WORK ORDER »
The response must consist of the records below, copied exactly.

DATA FOR PROCESSING »
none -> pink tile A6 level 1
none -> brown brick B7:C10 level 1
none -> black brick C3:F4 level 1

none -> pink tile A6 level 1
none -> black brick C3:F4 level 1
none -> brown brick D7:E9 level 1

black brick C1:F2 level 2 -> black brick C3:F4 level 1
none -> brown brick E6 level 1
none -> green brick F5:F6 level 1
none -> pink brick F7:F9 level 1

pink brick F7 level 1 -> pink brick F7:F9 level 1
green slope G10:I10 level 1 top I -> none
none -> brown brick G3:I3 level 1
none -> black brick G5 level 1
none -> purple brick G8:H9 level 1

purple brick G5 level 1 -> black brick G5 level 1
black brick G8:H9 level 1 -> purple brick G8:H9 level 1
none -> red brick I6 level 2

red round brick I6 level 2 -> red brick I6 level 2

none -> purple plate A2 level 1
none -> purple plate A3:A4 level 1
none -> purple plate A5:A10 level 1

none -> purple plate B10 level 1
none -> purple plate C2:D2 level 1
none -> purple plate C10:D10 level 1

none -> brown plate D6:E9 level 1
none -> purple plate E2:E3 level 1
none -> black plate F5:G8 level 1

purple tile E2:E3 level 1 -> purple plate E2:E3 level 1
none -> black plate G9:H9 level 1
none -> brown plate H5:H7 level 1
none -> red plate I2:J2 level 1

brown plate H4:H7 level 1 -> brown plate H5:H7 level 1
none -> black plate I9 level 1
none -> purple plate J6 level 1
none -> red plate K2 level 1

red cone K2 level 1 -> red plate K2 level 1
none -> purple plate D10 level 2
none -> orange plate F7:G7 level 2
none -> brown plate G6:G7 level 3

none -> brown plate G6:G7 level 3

EXERCISE RESULT »
none -> pink tile A6 level 1
none -> brown brick B7:C10 level 1
none -> black brick C3:F4 level 1

none -> pink tile A6 level 1
none -> black brick C3:F4 level 1
none -> brown brick D7:E9 level 1

black brick C1:F2 level 2 -> black brick C3:F4 level 1
none -> brown brick E6 level 1
none -> green brick F5:F6 level 1
none -> pink brick F7:F9 level 1

pink brick F7 level 1 -> pink brick F7:F9 level 1
green slope G10:I10 level 1 top I -> none
none -> brown brick G3:I3 level 1
none -> black brick G5 level 1
none -> purple brick G8:H9 level 1

purple brick G5 level 1 -> black brick G5 level 1
black brick G8:H9 level 1 -> purple brick G8:H9 level 1
none -> red brick I6 level 2

red round brick I6 level 2 -> red brick I6 level 2

none -> purple plate A2 level 1
none -> purple plate A3:A4 level 1
none -> purple plate A5:A10 level 1

none -> purple plate B10 level 1
none -> purple plate C2:D2 level 1
none -> purple plate C10:D10 level 1

none -> brown plate D6:E9 level 1
none -> purple plate E2:E3 level 1
none -> black plate F5:G8 level 1

purple tile E2:E3 level 1 -> purple plate E2:E3 level 1
none -> black plate G9:H9 level 1
none -> brown plate H5:H7 level 1
none -> red plate I2:J2 level 1

brown plate H4:H7 level 1 -> brown plate H5:H7 level 1
none -> black plate I9 level 1
none -> purple plate J6 level 1
none -> red plate K2 level 1

red cone K2 level 1 -> red plate K2 level 1
none -> purple plate D10 level 2
none -> orange plate F7:G7 level 2
none -> brown plate G6:G7 level 3

none -> brown plate G6:G7 level 3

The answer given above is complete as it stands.